**What the task asks**
Check every line below for the string "turned". Copy the ones that have it.

(Collected data)
*** Begin section ***

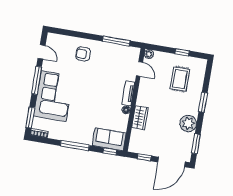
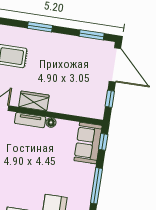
wardrobe: (140, 118) -> (34, 101), moved
plant: (188, 123) -> (67, 45), removed

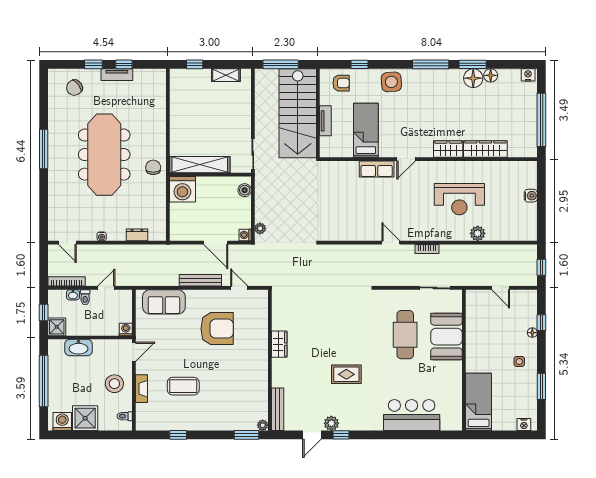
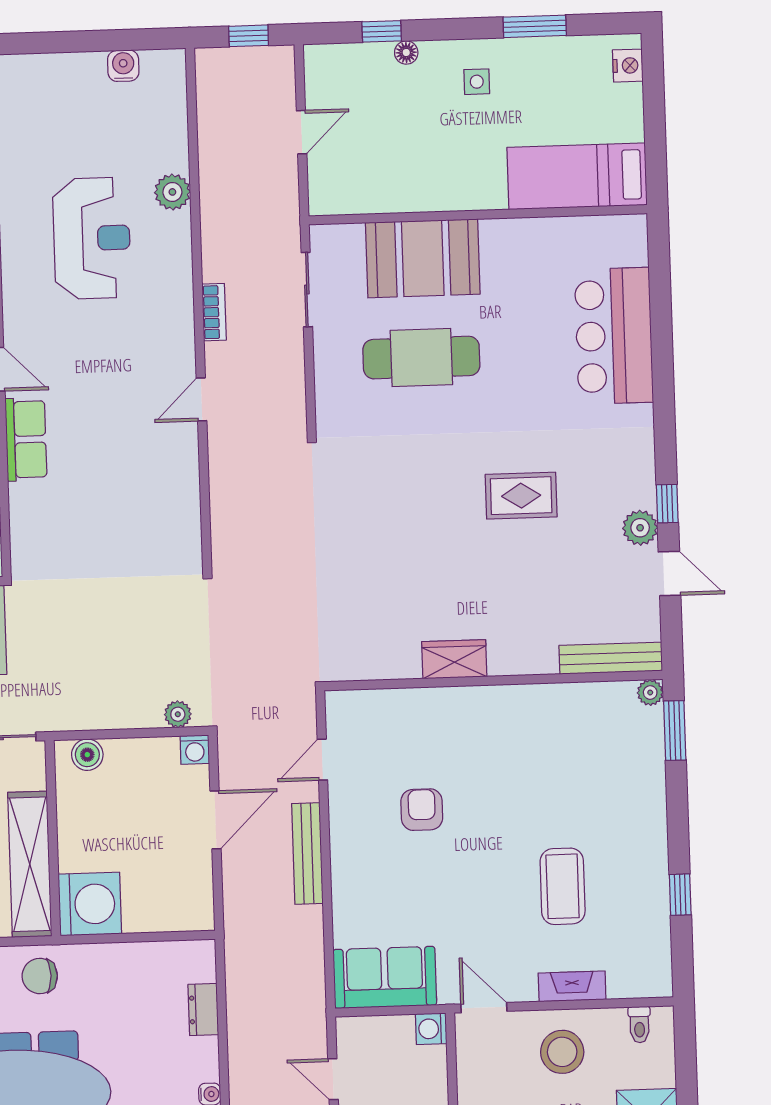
water cooler: (531, 196) -> (123, 66), moved
sofa: (164, 302) -> (385, 977), moved, turned -90
armchair: (217, 329) -> (422, 810), width x0.53, depth x0.53
rug: (346, 374) -> (521, 496), turned 90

*** End section ***

**Answer to the exercise**
sofa: (164, 302) -> (385, 977), moved, turned -90
rug: (346, 374) -> (521, 496), turned 90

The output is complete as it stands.